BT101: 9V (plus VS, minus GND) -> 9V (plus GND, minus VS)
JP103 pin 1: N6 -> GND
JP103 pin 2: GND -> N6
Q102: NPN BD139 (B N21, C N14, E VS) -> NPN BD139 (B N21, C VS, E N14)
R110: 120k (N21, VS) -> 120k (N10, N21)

...

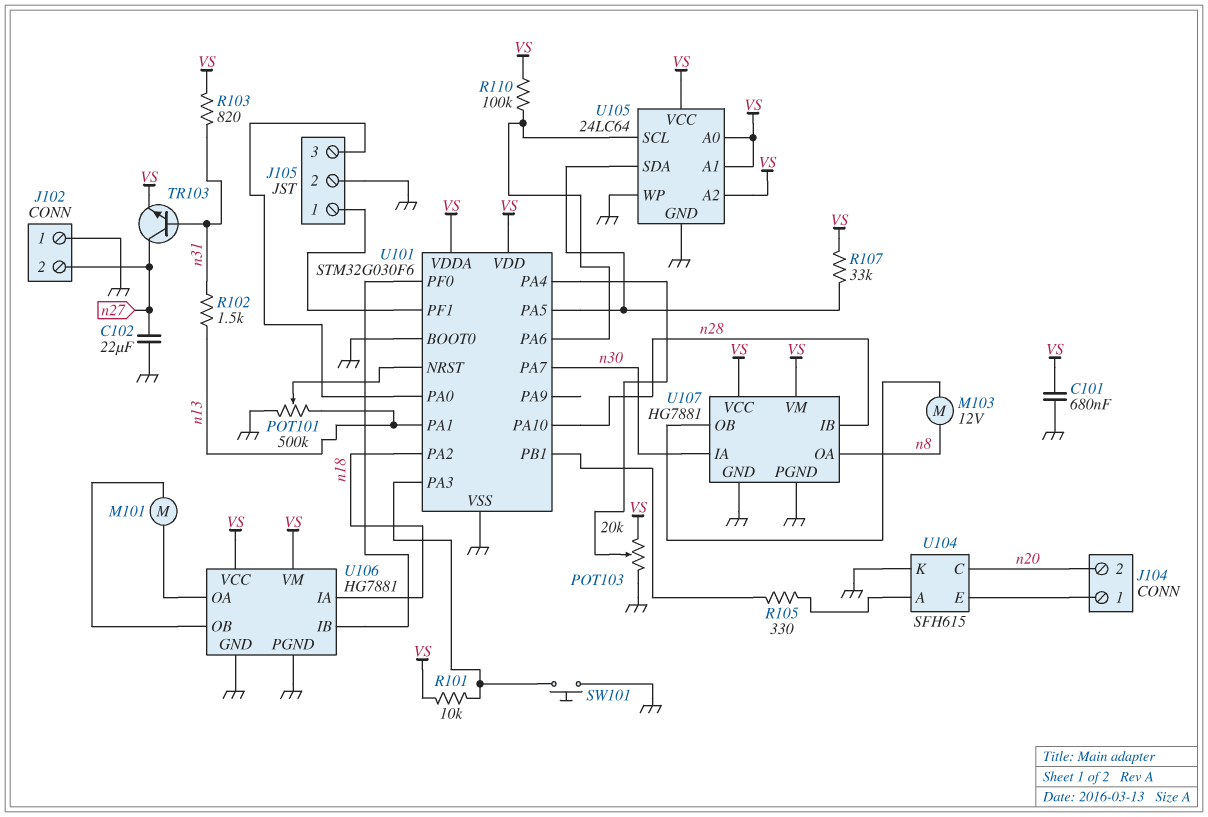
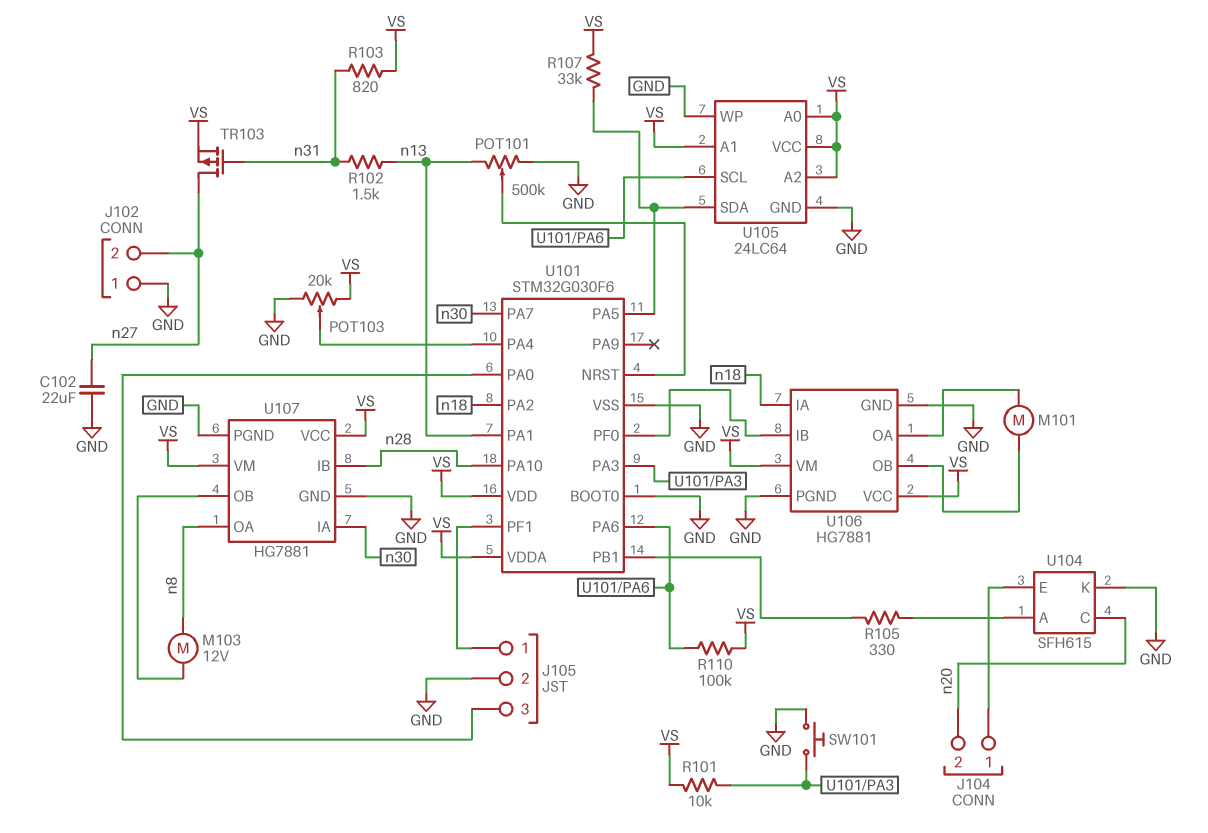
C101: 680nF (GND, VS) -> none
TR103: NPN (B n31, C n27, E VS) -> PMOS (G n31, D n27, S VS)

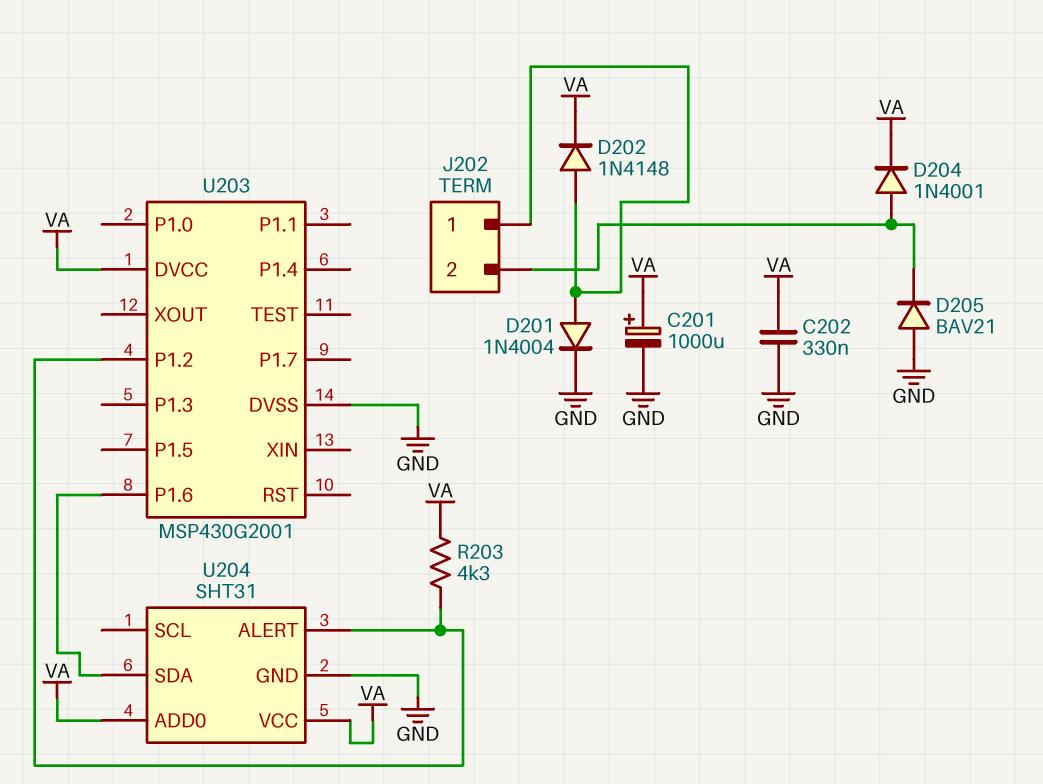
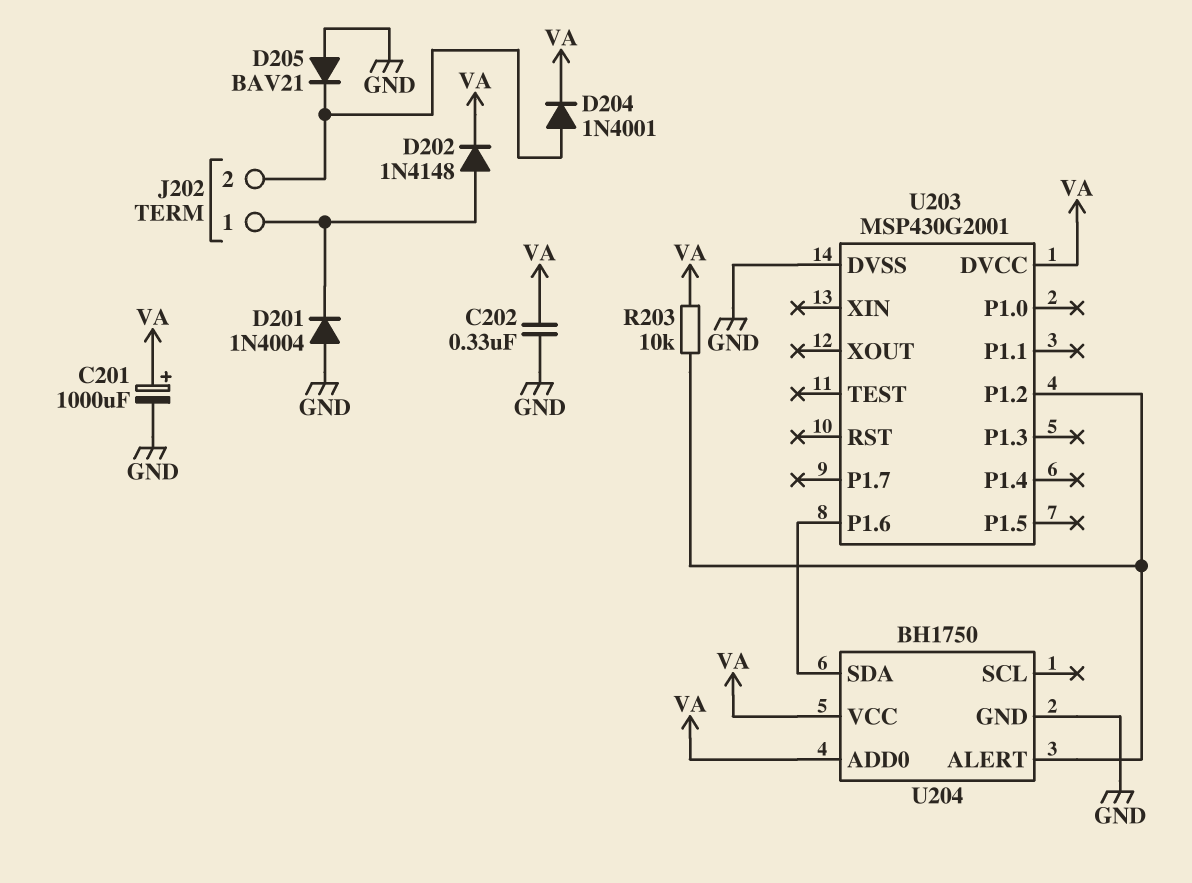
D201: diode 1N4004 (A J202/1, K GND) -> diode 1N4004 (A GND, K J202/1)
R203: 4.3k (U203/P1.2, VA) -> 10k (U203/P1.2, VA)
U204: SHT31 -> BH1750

--

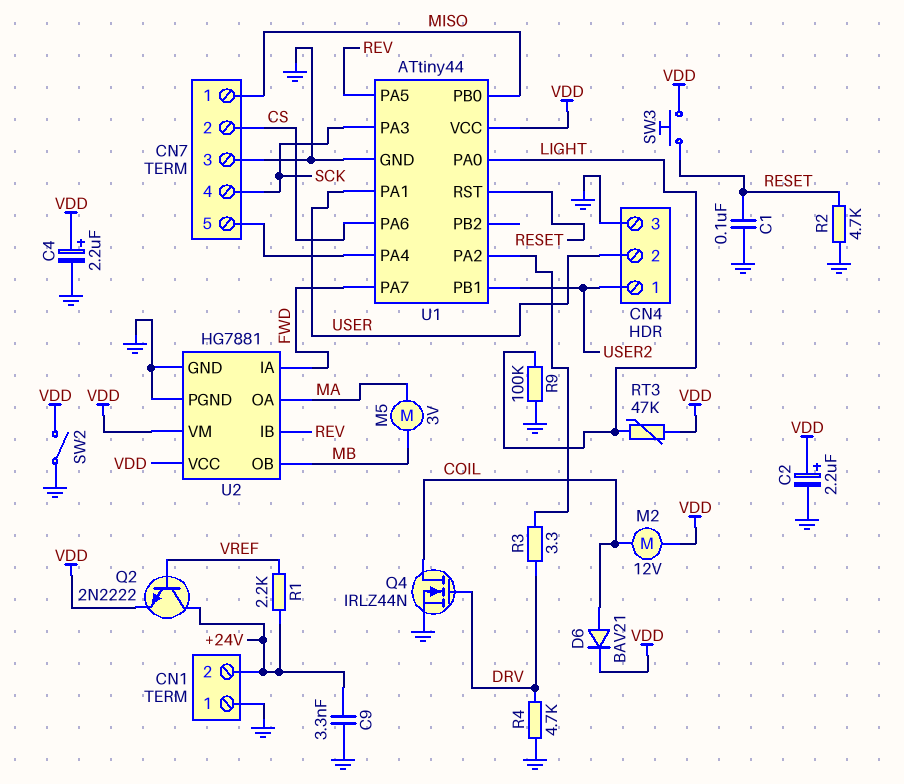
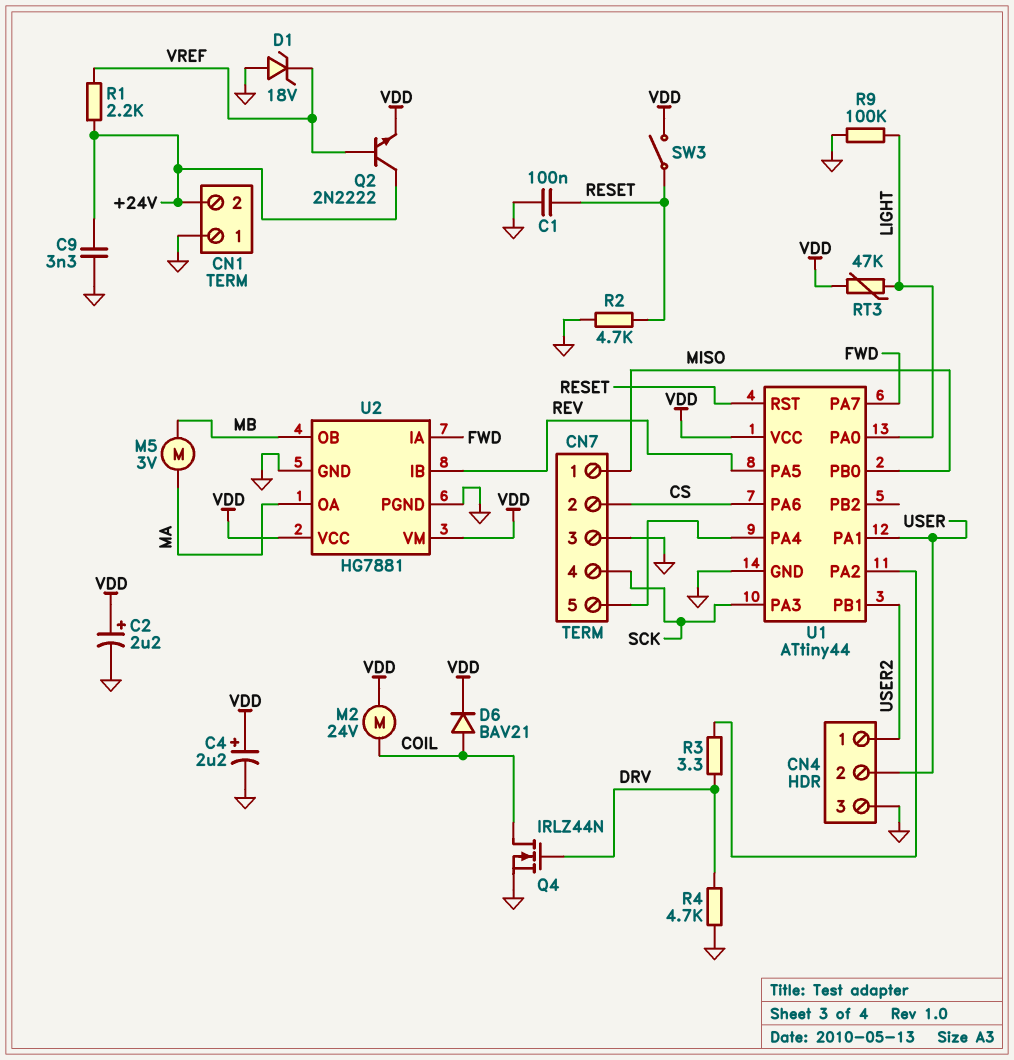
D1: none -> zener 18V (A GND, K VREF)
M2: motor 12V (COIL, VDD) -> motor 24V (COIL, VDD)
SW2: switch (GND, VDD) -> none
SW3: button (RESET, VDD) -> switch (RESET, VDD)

• **Required work**: Identify the lines in the entries that hold "none" and return each one.

• **Finished task**:
C101: 680nF (GND, VS) -> none
D1: none -> zener 18V (A GND, K VREF)
SW2: switch (GND, VDD) -> none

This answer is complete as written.